▶ _ASSIGNED TASK_
The answer should reproduce every entry exactly and contain no images.

▶ _TASK MATERIAL_
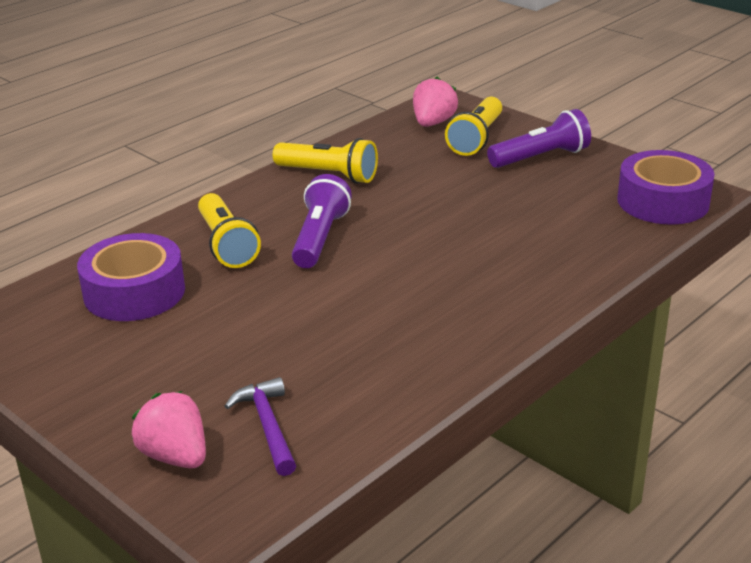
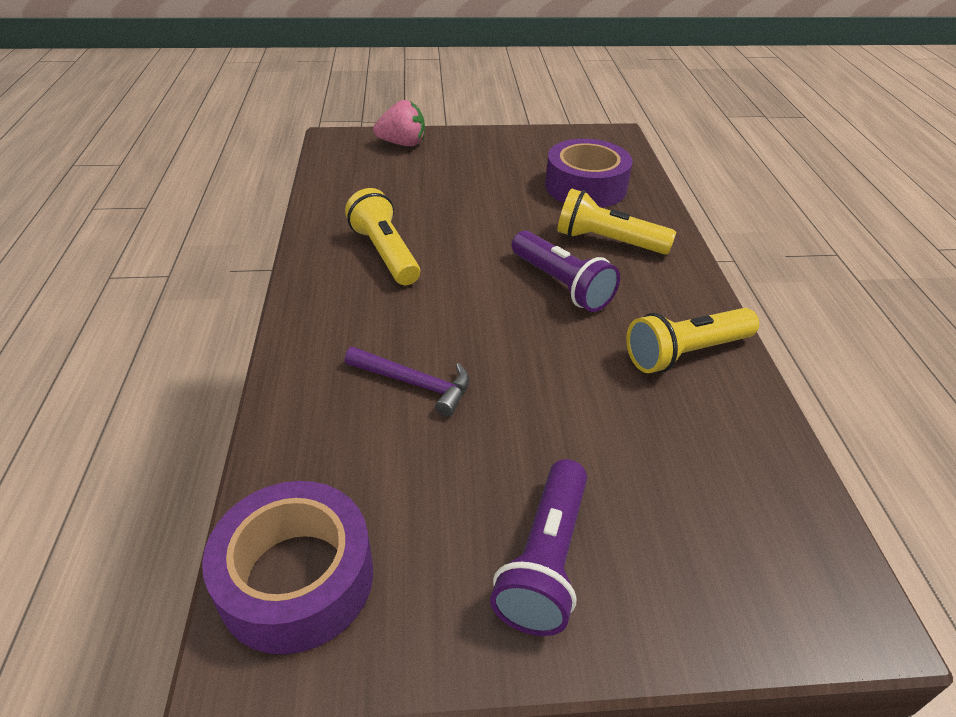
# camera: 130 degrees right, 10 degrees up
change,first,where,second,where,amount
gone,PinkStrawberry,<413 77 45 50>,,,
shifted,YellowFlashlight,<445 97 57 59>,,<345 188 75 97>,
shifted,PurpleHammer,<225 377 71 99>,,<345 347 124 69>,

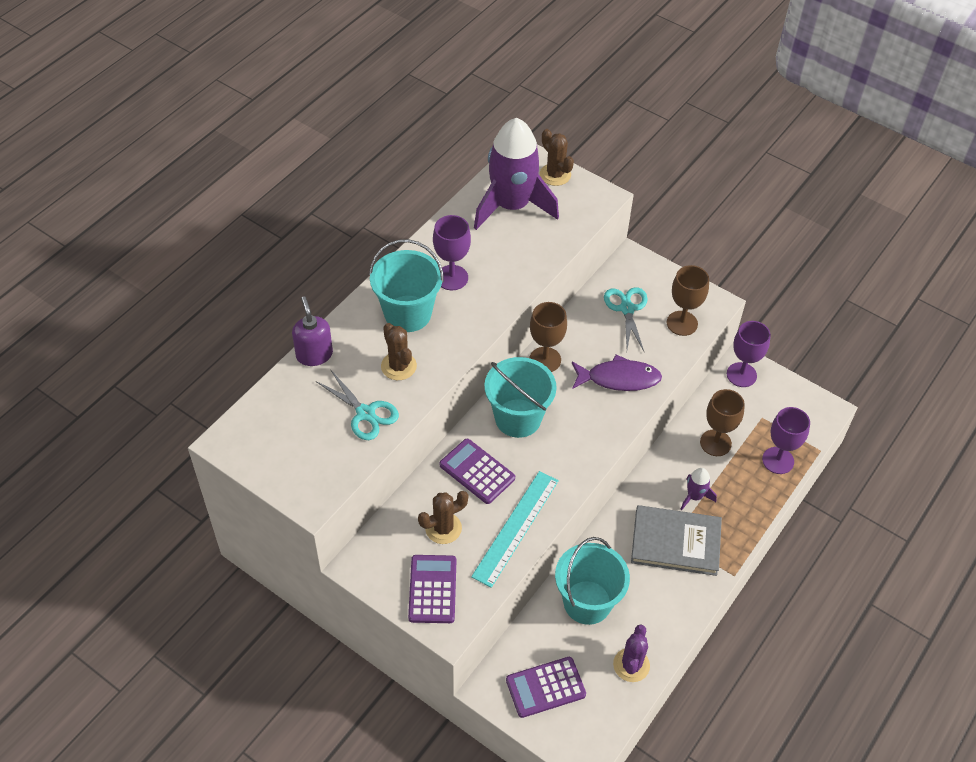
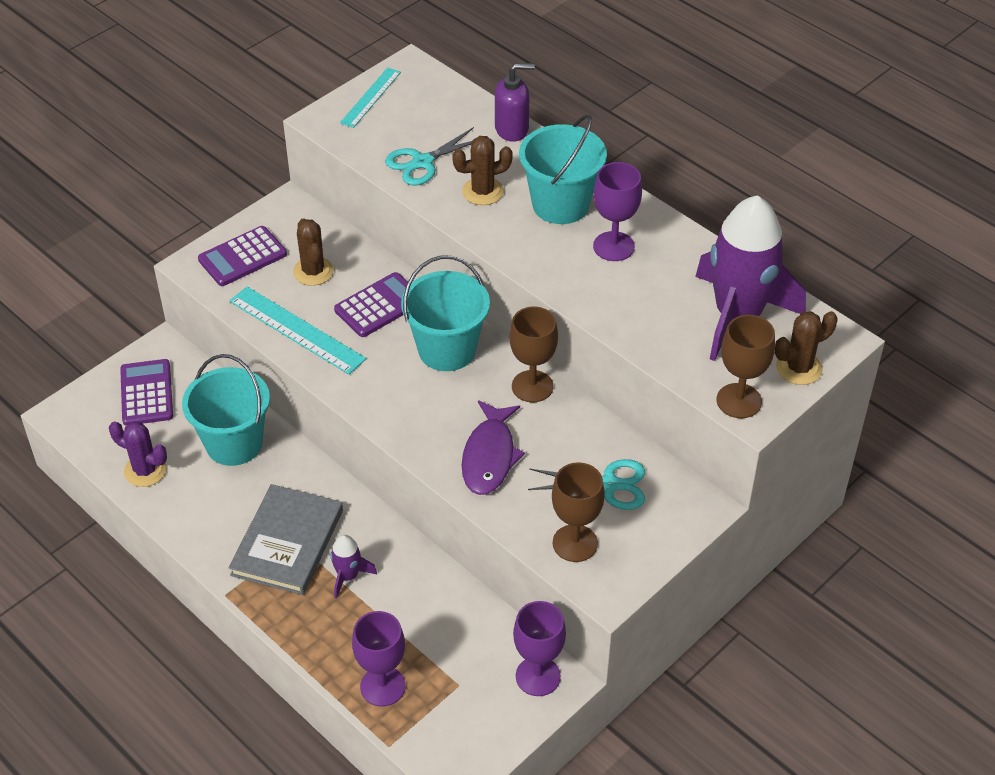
# camera: 100 degrees right, 5 degrees down
change,first,where,second,where,amount
shifted,BrownGoblet,<700 389 45 67>,,<717 315 58 103>,
rotated,PurpleCalculator,<408 555 48 68>,,<198 226 89 60>,135 degrees clockwise
new,,,TurquoiseRuler,<340 67 61 61>,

▶ _ANSWER FOR THE TASK_
# camera: 130 degrees right, 10 degrees up
change,first,where,second,where,amount
gone,PinkStrawberry,<413 77 45 50>,,,
shifted,YellowFlashlight,<445 97 57 59>,,<345 188 75 97>,
shifted,PurpleHammer,<225 377 71 99>,,<345 347 124 69>,

# camera: 100 degrees right, 5 degrees down
change,first,where,second,where,amount
shifted,BrownGoblet,<700 389 45 67>,,<717 315 58 103>,
rotated,PurpleCalculator,<408 555 48 68>,,<198 226 89 60>,135 degrees clockwise
new,,,TurquoiseRuler,<340 67 61 61>,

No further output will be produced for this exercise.